- **Saved data entries**:
*****

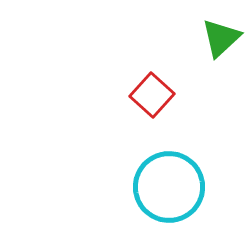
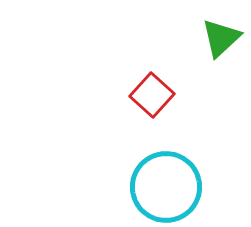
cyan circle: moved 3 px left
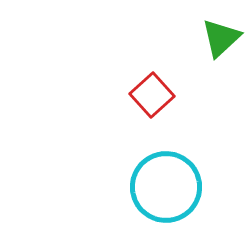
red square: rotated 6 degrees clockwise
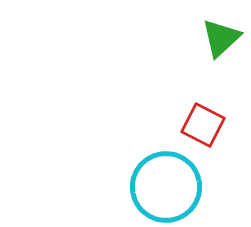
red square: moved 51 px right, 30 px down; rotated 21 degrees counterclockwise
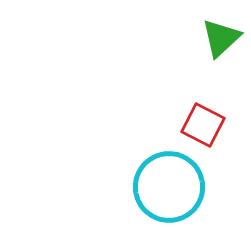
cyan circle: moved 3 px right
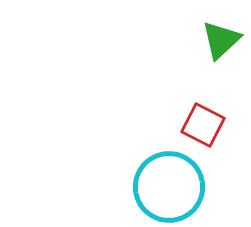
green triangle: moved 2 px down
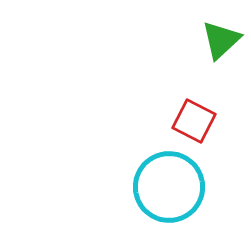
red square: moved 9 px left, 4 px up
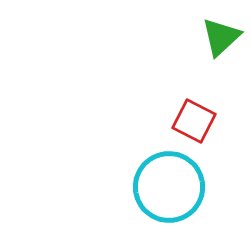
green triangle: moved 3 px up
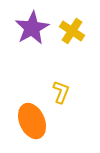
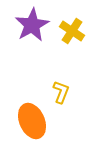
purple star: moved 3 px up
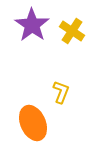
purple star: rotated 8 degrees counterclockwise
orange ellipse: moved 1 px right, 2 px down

*****

- **Task brief**:
Collect every line in the items above that contains the string "moved", matching case, and copy each one in full.

- **Final result**:
cyan circle: moved 3 px left
red square: moved 51 px right, 30 px down; rotated 21 degrees counterclockwise
cyan circle: moved 3 px right
green triangle: moved 2 px down
red square: moved 9 px left, 4 px up
green triangle: moved 3 px up
purple star: moved 3 px up
orange ellipse: moved 1 px right, 2 px down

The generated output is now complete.